◆ What to produce:
Express every line below as a JSON list of strings, one string per line, with blank lines omitted. Leave the picture markers out of the list.

#####

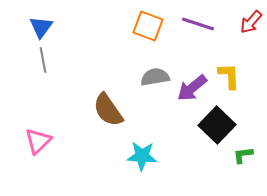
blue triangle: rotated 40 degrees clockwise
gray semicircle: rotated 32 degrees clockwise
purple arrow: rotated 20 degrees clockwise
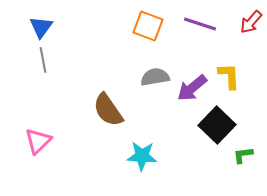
purple line: moved 2 px right
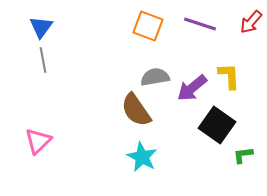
brown semicircle: moved 28 px right
black square: rotated 9 degrees counterclockwise
cyan star: moved 1 px down; rotated 24 degrees clockwise
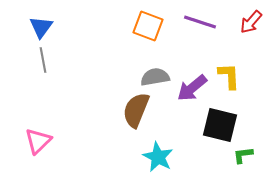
purple line: moved 2 px up
brown semicircle: rotated 57 degrees clockwise
black square: moved 3 px right; rotated 21 degrees counterclockwise
cyan star: moved 16 px right
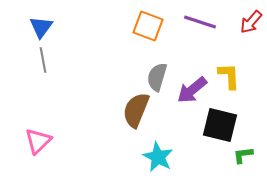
gray semicircle: moved 2 px right; rotated 64 degrees counterclockwise
purple arrow: moved 2 px down
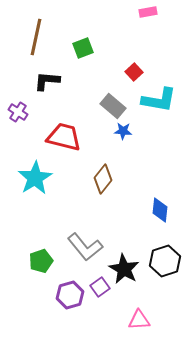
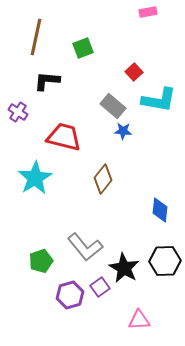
black hexagon: rotated 16 degrees clockwise
black star: moved 1 px up
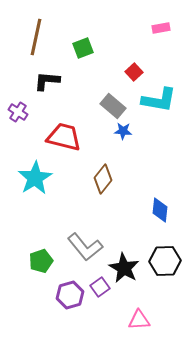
pink rectangle: moved 13 px right, 16 px down
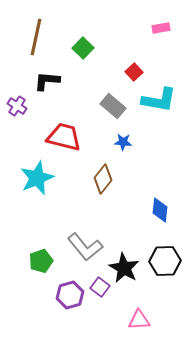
green square: rotated 25 degrees counterclockwise
purple cross: moved 1 px left, 6 px up
blue star: moved 11 px down
cyan star: moved 2 px right; rotated 8 degrees clockwise
purple square: rotated 18 degrees counterclockwise
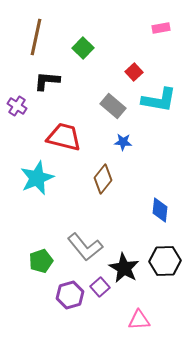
purple square: rotated 12 degrees clockwise
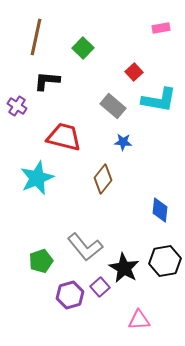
black hexagon: rotated 8 degrees counterclockwise
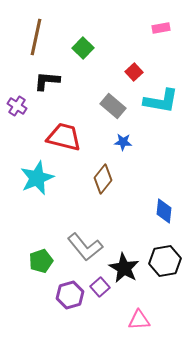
cyan L-shape: moved 2 px right, 1 px down
blue diamond: moved 4 px right, 1 px down
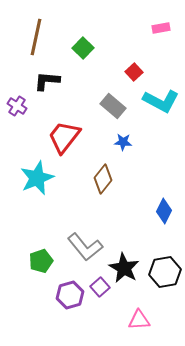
cyan L-shape: rotated 18 degrees clockwise
red trapezoid: rotated 66 degrees counterclockwise
blue diamond: rotated 20 degrees clockwise
black hexagon: moved 11 px down
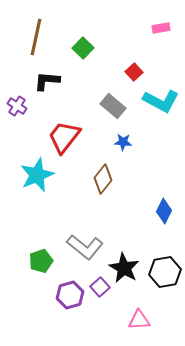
cyan star: moved 3 px up
gray L-shape: rotated 12 degrees counterclockwise
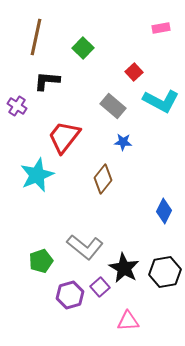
pink triangle: moved 11 px left, 1 px down
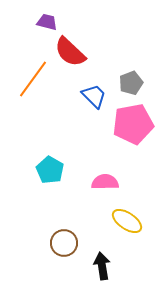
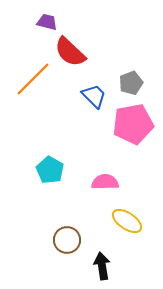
orange line: rotated 9 degrees clockwise
brown circle: moved 3 px right, 3 px up
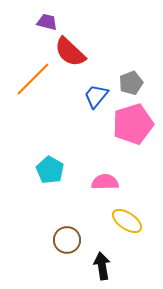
blue trapezoid: moved 2 px right; rotated 96 degrees counterclockwise
pink pentagon: rotated 6 degrees counterclockwise
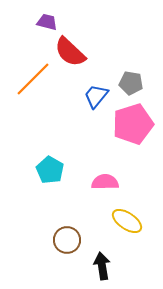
gray pentagon: rotated 30 degrees clockwise
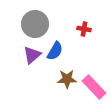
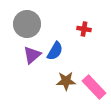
gray circle: moved 8 px left
brown star: moved 1 px left, 2 px down
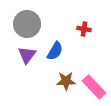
purple triangle: moved 5 px left; rotated 12 degrees counterclockwise
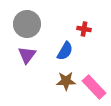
blue semicircle: moved 10 px right
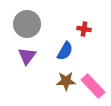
purple triangle: moved 1 px down
pink rectangle: moved 1 px left, 1 px up
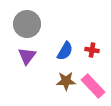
red cross: moved 8 px right, 21 px down
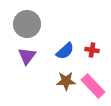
blue semicircle: rotated 18 degrees clockwise
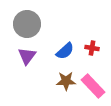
red cross: moved 2 px up
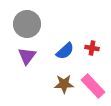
brown star: moved 2 px left, 3 px down
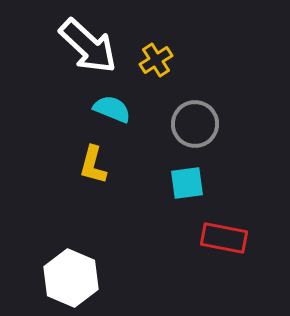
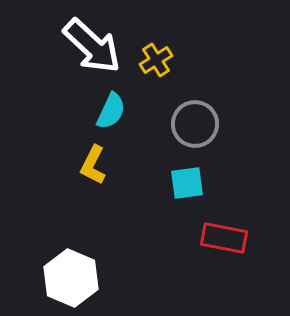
white arrow: moved 4 px right
cyan semicircle: moved 1 px left, 2 px down; rotated 93 degrees clockwise
yellow L-shape: rotated 12 degrees clockwise
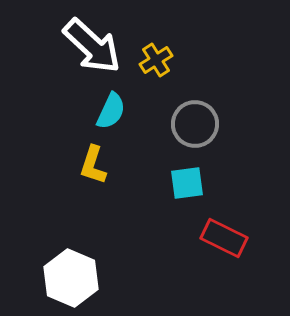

#####

◆ Problem solution:
[
  "blue triangle: rotated 40 degrees clockwise",
  "gray semicircle: rotated 32 degrees clockwise",
  "purple arrow: rotated 20 degrees clockwise",
  "purple line: moved 2 px right",
  "brown semicircle: moved 28 px right",
  "black square: rotated 9 degrees counterclockwise",
  "cyan star: moved 1 px down; rotated 24 degrees clockwise",
  "purple line: moved 2 px up",
  "brown semicircle: rotated 57 degrees clockwise",
  "black square: moved 3 px right; rotated 21 degrees counterclockwise",
  "cyan star: moved 16 px right",
  "gray semicircle: moved 2 px right; rotated 64 degrees counterclockwise",
  "purple arrow: moved 2 px down",
  "black hexagon: rotated 16 degrees clockwise",
  "black star: moved 1 px up",
  "pink rectangle: moved 13 px right, 16 px down",
  "green square: rotated 25 degrees counterclockwise",
  "purple cross: moved 1 px left, 6 px up",
  "blue star: moved 11 px down",
  "cyan star: moved 2 px right; rotated 8 degrees clockwise",
  "purple square: rotated 18 degrees counterclockwise",
  "purple square: rotated 12 degrees clockwise",
  "black hexagon: rotated 8 degrees counterclockwise",
  "cyan L-shape: moved 2 px right, 1 px down",
  "blue diamond: moved 4 px right, 1 px down",
  "cyan L-shape: rotated 18 degrees clockwise",
  "red trapezoid: rotated 66 degrees counterclockwise",
  "blue diamond: rotated 20 degrees clockwise",
  "black hexagon: moved 11 px down",
  "cyan star: moved 3 px up",
  "gray L-shape: rotated 12 degrees counterclockwise",
  "pink triangle: moved 11 px left, 1 px down",
  "orange line: rotated 9 degrees clockwise",
  "brown circle: moved 3 px right, 3 px up",
  "blue trapezoid: moved 2 px right; rotated 96 degrees counterclockwise",
  "pink pentagon: rotated 6 degrees counterclockwise",
  "gray pentagon: rotated 30 degrees clockwise",
  "gray circle: moved 8 px left",
  "brown star: moved 1 px left, 2 px down",
  "purple triangle: moved 5 px left; rotated 12 degrees counterclockwise",
  "blue semicircle: moved 10 px right",
  "purple triangle: moved 1 px down",
  "pink rectangle: moved 1 px left, 1 px up",
  "red cross: moved 8 px right, 21 px down",
  "blue semicircle: rotated 18 degrees clockwise",
  "red cross: moved 2 px up",
  "brown star: moved 2 px left, 3 px down",
  "white arrow: moved 4 px right",
  "cyan semicircle: moved 1 px left, 2 px down; rotated 93 degrees clockwise",
  "yellow L-shape: rotated 12 degrees clockwise"
]